● **DATASET EXTRACT**:
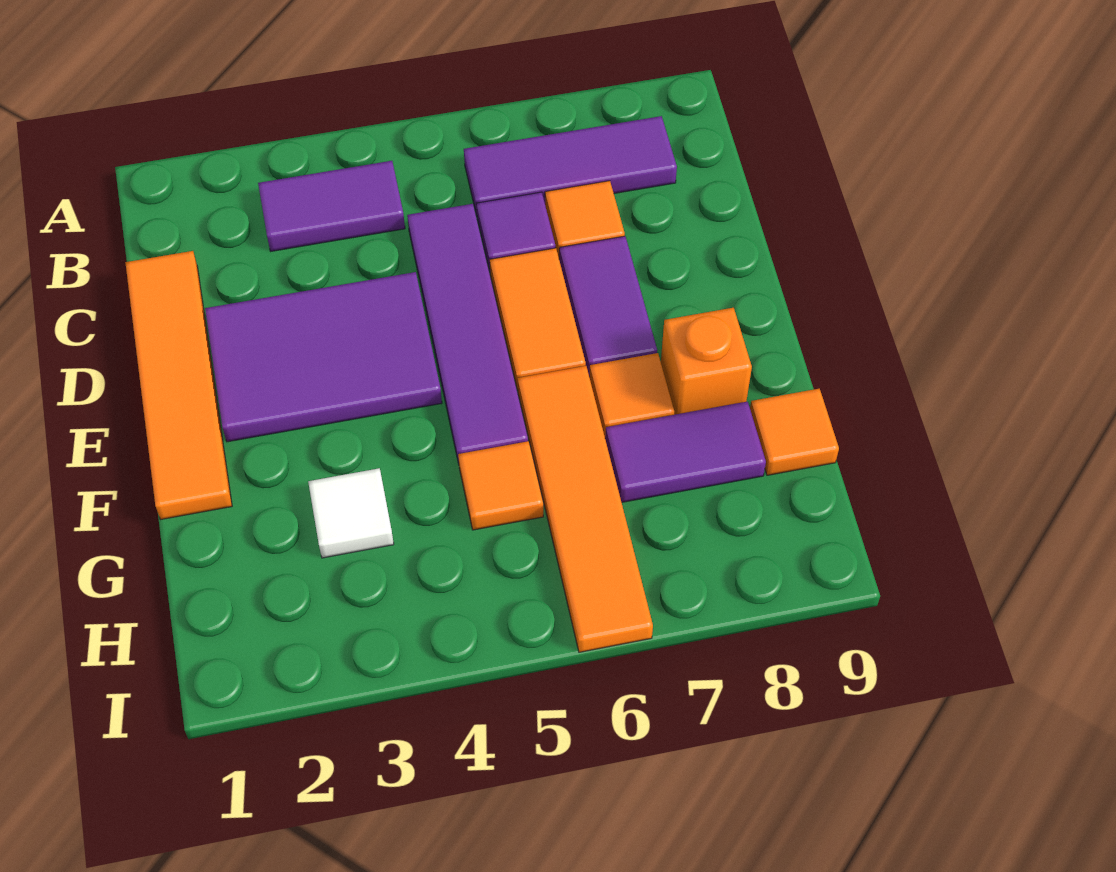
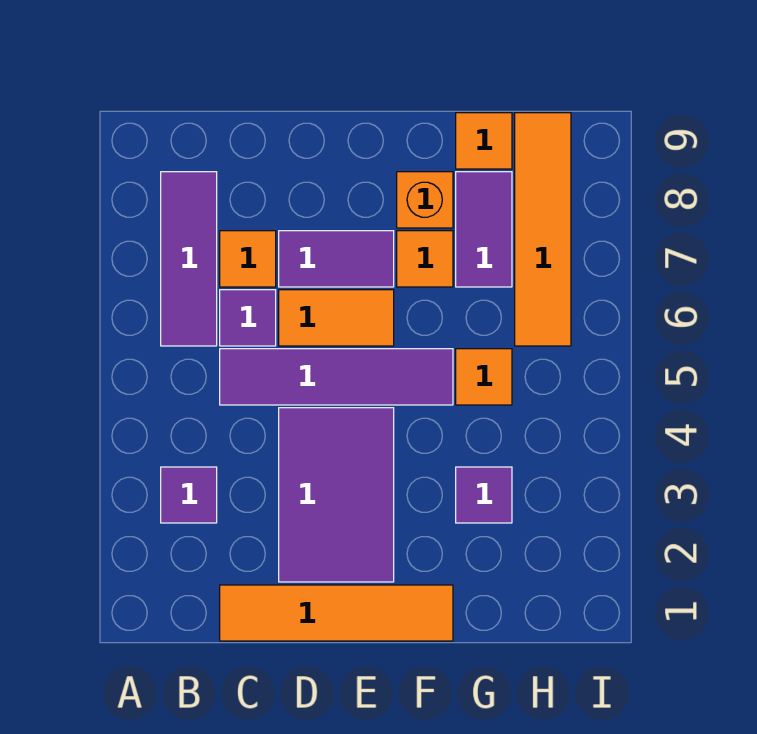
purple tile B3:B4 level 1 -> purple tile B3 level 1
orange tile F6:I6 level 1 -> orange tile H6:H9 level 1
white tile G3 level 1 -> purple tile G3 level 1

● **TASK DESCRIPTION**: Show every line in the listing above that carries the word "purple".

● **RESULT OF THIS EXERCISE**:
purple tile B3:B4 level 1 -> purple tile B3 level 1
white tile G3 level 1 -> purple tile G3 level 1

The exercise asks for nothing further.